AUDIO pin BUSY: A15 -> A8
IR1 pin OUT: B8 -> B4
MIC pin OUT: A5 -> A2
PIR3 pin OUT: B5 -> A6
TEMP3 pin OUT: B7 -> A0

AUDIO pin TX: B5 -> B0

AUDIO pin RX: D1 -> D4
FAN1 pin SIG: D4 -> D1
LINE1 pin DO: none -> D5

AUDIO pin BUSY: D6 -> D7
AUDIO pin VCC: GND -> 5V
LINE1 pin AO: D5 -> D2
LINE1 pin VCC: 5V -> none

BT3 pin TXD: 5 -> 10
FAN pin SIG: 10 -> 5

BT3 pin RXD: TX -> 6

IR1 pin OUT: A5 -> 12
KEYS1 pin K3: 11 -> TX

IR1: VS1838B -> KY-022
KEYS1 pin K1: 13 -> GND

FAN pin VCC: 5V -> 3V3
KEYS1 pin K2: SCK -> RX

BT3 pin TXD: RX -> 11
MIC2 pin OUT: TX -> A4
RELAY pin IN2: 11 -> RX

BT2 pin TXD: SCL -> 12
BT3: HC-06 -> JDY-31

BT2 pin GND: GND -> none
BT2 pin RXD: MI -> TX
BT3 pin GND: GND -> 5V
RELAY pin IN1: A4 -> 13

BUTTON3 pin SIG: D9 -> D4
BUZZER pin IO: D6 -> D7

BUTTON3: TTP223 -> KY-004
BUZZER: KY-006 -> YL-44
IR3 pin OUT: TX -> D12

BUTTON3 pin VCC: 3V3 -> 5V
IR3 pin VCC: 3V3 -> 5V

------------

Please transcribe the listing in its entirety, exactly.

AUDIO pin BUSY: A15 -> A8
IR1 pin OUT: B8 -> B4
MIC pin OUT: A5 -> A2
PIR3 pin OUT: B5 -> A6
TEMP3 pin OUT: B7 -> A0

AUDIO pin TX: B5 -> B0

AUDIO pin RX: D1 -> D4
FAN1 pin SIG: D4 -> D1
LINE1 pin DO: none -> D5

AUDIO pin BUSY: D6 -> D7
AUDIO pin VCC: GND -> 5V
LINE1 pin AO: D5 -> D2
LINE1 pin VCC: 5V -> none

BT3 pin TXD: 5 -> 10
FAN pin SIG: 10 -> 5

BT3 pin RXD: TX -> 6

IR1 pin OUT: A5 -> 12
KEYS1 pin K3: 11 -> TX

IR1: VS1838B -> KY-022
KEYS1 pin K1: 13 -> GND

FAN pin VCC: 5V -> 3V3
KEYS1 pin K2: SCK -> RX

BT3 pin TXD: RX -> 11
MIC2 pin OUT: TX -> A4
RELAY pin IN2: 11 -> RX

BT2 pin TXD: SCL -> 12
BT3: HC-06 -> JDY-31

BT2 pin GND: GND -> none
BT2 pin RXD: MI -> TX
BT3 pin GND: GND -> 5V
RELAY pin IN1: A4 -> 13

BUTTON3 pin SIG: D9 -> D4
BUZZER pin IO: D6 -> D7

BUTTON3: TTP223 -> KY-004
BUZZER: KY-006 -> YL-44
IR3 pin OUT: TX -> D12

BUTTON3 pin VCC: 3V3 -> 5V
IR3 pin VCC: 3V3 -> 5V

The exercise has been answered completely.